### What you need to do
Hand back all of the records exactly as they read.

### Records for processing

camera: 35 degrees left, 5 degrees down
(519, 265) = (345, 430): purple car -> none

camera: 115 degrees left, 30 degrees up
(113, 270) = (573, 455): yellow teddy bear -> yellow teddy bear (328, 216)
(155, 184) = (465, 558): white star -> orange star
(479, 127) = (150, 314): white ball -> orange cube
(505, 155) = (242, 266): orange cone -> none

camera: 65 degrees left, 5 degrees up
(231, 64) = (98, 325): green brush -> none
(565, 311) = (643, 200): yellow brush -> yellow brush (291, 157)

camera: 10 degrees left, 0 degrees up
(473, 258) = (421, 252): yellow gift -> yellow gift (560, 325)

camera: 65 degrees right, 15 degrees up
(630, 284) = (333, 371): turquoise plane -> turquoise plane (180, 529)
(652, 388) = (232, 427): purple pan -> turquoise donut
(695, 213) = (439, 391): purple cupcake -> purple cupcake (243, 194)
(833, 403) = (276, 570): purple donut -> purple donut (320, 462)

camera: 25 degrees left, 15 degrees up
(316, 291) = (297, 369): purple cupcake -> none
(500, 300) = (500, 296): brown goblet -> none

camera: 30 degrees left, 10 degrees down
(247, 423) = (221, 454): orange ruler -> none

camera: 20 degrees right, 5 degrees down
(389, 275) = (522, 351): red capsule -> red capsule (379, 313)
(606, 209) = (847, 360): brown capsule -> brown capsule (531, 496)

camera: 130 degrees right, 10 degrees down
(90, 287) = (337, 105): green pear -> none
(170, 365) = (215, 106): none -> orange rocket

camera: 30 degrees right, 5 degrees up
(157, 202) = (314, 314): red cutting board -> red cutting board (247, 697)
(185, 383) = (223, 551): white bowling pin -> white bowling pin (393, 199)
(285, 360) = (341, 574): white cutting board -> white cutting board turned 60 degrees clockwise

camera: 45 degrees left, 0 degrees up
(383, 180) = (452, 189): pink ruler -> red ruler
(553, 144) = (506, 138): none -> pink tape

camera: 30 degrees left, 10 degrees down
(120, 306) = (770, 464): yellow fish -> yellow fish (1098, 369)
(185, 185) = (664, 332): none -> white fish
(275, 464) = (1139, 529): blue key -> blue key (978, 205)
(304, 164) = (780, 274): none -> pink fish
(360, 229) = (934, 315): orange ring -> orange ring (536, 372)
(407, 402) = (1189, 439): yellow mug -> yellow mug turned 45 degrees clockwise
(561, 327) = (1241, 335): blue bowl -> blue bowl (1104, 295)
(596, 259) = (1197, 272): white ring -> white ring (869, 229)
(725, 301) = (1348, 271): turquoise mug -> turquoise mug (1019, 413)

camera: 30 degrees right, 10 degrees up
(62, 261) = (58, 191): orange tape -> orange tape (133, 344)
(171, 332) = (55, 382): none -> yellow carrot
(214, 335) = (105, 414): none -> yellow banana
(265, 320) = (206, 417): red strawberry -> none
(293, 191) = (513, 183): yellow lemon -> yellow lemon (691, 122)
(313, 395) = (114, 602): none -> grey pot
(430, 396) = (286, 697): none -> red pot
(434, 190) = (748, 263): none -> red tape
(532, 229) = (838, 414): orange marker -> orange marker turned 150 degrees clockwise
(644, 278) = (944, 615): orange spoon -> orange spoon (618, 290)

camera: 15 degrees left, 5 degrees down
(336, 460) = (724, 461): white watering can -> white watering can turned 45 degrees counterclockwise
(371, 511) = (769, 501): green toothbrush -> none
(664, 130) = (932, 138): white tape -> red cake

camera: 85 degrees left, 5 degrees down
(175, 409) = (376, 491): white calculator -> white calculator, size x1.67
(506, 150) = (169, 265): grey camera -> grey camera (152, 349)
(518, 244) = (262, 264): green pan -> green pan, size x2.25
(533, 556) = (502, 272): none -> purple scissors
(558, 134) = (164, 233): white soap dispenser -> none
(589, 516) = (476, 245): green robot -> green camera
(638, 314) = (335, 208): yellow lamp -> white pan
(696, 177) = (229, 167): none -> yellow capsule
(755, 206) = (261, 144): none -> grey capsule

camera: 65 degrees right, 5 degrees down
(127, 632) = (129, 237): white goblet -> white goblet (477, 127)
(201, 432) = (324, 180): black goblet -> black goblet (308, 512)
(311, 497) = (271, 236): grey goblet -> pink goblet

### Output
camera: 35 degrees left, 5 degrees down
(519, 265) = (345, 430): purple car -> none

camera: 115 degrees left, 30 degrees up
(113, 270) = (573, 455): yellow teddy bear -> yellow teddy bear (328, 216)
(155, 184) = (465, 558): white star -> orange star
(479, 127) = (150, 314): white ball -> orange cube
(505, 155) = (242, 266): orange cone -> none

camera: 65 degrees left, 5 degrees up
(231, 64) = (98, 325): green brush -> none
(565, 311) = (643, 200): yellow brush -> yellow brush (291, 157)

camera: 10 degrees left, 0 degrees up
(473, 258) = (421, 252): yellow gift -> yellow gift (560, 325)

camera: 65 degrees right, 15 degrees up
(630, 284) = (333, 371): turquoise plane -> turquoise plane (180, 529)
(652, 388) = (232, 427): purple pan -> turquoise donut
(695, 213) = (439, 391): purple cupcake -> purple cupcake (243, 194)
(833, 403) = (276, 570): purple donut -> purple donut (320, 462)

camera: 25 degrees left, 15 degrees up
(316, 291) = (297, 369): purple cupcake -> none
(500, 300) = (500, 296): brown goblet -> none

camera: 30 degrees left, 10 degrees down
(247, 423) = (221, 454): orange ruler -> none

camera: 20 degrees right, 5 degrees down
(389, 275) = (522, 351): red capsule -> red capsule (379, 313)
(606, 209) = (847, 360): brown capsule -> brown capsule (531, 496)

camera: 130 degrees right, 10 degrees down
(90, 287) = (337, 105): green pear -> none
(170, 365) = (215, 106): none -> orange rocket

camera: 30 degrees right, 5 degrees up
(157, 202) = (314, 314): red cutting board -> red cutting board (247, 697)
(185, 383) = (223, 551): white bowling pin -> white bowling pin (393, 199)
(285, 360) = (341, 574): white cutting board -> white cutting board turned 60 degrees clockwise

camera: 45 degrees left, 0 degrees up
(383, 180) = (452, 189): pink ruler -> red ruler
(553, 144) = (506, 138): none -> pink tape

camera: 30 degrees left, 10 degrees down
(120, 306) = (770, 464): yellow fish -> yellow fish (1098, 369)
(185, 185) = (664, 332): none -> white fish
(275, 464) = (1139, 529): blue key -> blue key (978, 205)
(304, 164) = (780, 274): none -> pink fish
(360, 229) = (934, 315): orange ring -> orange ring (536, 372)
(407, 402) = (1189, 439): yellow mug -> yellow mug turned 45 degrees clockwise
(561, 327) = (1241, 335): blue bowl -> blue bowl (1104, 295)
(596, 259) = (1197, 272): white ring -> white ring (869, 229)
(725, 301) = (1348, 271): turquoise mug -> turquoise mug (1019, 413)

camera: 30 degrees right, 10 degrees up
(62, 261) = (58, 191): orange tape -> orange tape (133, 344)
(171, 332) = (55, 382): none -> yellow carrot
(214, 335) = (105, 414): none -> yellow banana
(265, 320) = (206, 417): red strawberry -> none
(293, 191) = (513, 183): yellow lemon -> yellow lemon (691, 122)
(313, 395) = (114, 602): none -> grey pot
(430, 396) = (286, 697): none -> red pot
(434, 190) = (748, 263): none -> red tape
(532, 229) = (838, 414): orange marker -> orange marker turned 150 degrees clockwise
(644, 278) = (944, 615): orange spoon -> orange spoon (618, 290)

camera: 15 degrees left, 5 degrees down
(336, 460) = (724, 461): white watering can -> white watering can turned 45 degrees counterclockwise
(371, 511) = (769, 501): green toothbrush -> none
(664, 130) = (932, 138): white tape -> red cake

camera: 85 degrees left, 5 degrees down
(175, 409) = (376, 491): white calculator -> white calculator, size x1.67
(506, 150) = (169, 265): grey camera -> grey camera (152, 349)
(518, 244) = (262, 264): green pan -> green pan, size x2.25
(533, 556) = (502, 272): none -> purple scissors
(558, 134) = (164, 233): white soap dispenser -> none
(589, 516) = (476, 245): green robot -> green camera
(638, 314) = (335, 208): yellow lamp -> white pan
(696, 177) = (229, 167): none -> yellow capsule
(755, 206) = (261, 144): none -> grey capsule

camera: 65 degrees right, 5 degrees down
(127, 632) = (129, 237): white goblet -> white goblet (477, 127)
(201, 432) = (324, 180): black goblet -> black goblet (308, 512)
(311, 497) = (271, 236): grey goblet -> pink goblet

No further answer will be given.